» DATA RECORDS:
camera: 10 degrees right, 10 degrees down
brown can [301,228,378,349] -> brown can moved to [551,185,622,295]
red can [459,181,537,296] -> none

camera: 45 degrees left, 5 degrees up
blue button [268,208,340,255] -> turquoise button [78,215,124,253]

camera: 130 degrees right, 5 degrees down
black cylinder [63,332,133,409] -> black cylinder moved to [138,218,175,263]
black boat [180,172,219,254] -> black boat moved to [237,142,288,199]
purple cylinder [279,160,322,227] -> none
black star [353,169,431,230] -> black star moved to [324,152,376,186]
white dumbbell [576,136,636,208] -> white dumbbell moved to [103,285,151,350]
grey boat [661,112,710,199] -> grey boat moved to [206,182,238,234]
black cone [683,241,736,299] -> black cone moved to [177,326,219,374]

» WHAT IS REQUIRED: Each line of the entries that holds "camera" should be counted, and only the total given.

» PROBLEM SOLUTION: 3